◆ **TASK TO COMPLETE**: Where a line in the data below includes the word "blue", count it. State the total and nothing more.

===== ENTRIES PROVIDED

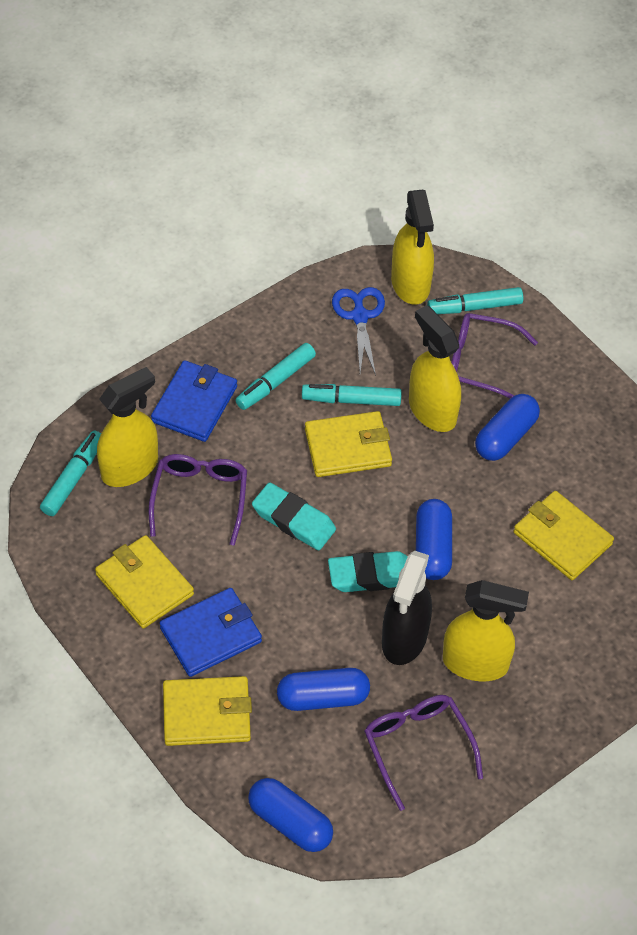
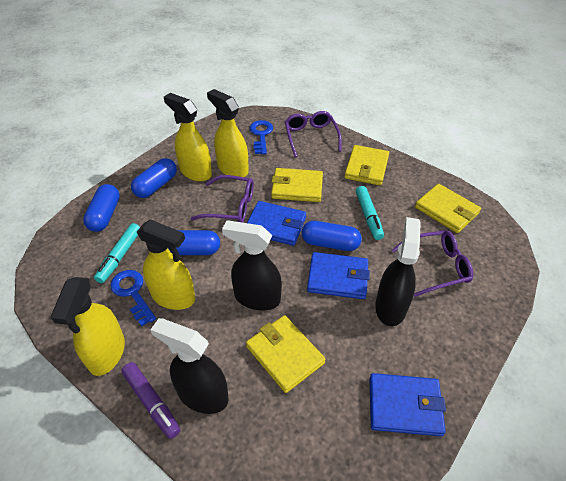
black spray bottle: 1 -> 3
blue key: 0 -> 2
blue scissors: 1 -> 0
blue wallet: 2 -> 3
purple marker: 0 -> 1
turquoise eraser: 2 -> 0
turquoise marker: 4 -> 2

==========
===== ENTRIES PROVIDED

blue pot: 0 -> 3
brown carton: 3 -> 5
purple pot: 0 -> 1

==========

◆ **PROBLEM SOLUTION**: 4